__Assignment__. Copy each line of the records below, from the first through the one that contains "camera: 25 degrees right, 10 degrees down", exactly as written.

Object tracking records:
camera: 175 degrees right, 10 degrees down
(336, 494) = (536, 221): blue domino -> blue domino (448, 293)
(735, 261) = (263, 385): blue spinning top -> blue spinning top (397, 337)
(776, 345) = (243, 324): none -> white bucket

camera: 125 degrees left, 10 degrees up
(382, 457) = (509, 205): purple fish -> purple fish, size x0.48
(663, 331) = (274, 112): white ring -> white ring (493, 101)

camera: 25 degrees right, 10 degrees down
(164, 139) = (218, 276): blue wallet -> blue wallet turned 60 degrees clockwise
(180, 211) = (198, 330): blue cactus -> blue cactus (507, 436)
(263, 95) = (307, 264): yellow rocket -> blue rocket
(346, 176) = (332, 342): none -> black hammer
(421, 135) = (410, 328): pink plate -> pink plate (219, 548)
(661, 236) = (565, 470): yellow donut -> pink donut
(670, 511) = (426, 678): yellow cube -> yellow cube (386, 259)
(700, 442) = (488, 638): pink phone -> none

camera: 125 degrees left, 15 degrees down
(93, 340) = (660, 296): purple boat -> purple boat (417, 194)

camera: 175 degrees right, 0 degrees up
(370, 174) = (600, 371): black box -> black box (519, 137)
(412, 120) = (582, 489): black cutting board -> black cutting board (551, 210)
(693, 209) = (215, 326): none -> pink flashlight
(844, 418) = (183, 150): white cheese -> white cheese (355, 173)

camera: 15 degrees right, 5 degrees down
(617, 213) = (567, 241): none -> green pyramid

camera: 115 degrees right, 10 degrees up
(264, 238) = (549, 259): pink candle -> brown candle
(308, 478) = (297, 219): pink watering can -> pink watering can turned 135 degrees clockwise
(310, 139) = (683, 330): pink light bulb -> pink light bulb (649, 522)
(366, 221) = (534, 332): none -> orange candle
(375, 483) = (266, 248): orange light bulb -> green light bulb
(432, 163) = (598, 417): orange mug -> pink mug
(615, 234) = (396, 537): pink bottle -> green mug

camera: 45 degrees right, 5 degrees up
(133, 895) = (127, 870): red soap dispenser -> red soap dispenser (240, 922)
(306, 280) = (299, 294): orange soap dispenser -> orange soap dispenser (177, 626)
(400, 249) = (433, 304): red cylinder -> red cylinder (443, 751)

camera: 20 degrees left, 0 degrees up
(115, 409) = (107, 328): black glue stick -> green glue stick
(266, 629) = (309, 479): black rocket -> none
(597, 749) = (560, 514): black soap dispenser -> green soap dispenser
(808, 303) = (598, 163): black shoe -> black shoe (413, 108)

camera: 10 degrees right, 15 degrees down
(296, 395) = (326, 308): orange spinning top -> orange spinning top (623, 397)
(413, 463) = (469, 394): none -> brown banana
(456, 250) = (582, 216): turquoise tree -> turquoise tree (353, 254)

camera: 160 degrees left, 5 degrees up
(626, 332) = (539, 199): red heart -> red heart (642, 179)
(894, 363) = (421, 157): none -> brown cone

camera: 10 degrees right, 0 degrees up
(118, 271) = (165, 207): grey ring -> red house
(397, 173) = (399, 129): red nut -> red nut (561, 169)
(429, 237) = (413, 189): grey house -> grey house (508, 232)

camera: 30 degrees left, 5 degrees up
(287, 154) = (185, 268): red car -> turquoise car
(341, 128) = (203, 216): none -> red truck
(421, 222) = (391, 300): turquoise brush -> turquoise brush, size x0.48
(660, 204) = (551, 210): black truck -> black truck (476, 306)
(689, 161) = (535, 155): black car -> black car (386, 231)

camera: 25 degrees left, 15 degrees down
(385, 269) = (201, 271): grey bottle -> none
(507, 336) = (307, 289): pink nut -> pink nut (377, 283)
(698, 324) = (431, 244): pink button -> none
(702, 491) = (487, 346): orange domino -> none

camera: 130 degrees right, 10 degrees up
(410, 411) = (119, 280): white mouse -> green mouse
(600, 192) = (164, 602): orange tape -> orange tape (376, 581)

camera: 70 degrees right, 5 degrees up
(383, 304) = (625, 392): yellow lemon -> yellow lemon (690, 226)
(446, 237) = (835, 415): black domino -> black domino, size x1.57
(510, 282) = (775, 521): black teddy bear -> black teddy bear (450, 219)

__Written solution__.
camera: 175 degrees right, 10 degrees down
(336, 494) = (536, 221): blue domino -> blue domino (448, 293)
(735, 261) = (263, 385): blue spinning top -> blue spinning top (397, 337)
(776, 345) = (243, 324): none -> white bucket

camera: 125 degrees left, 10 degrees up
(382, 457) = (509, 205): purple fish -> purple fish, size x0.48
(663, 331) = (274, 112): white ring -> white ring (493, 101)

camera: 25 degrees right, 10 degrees down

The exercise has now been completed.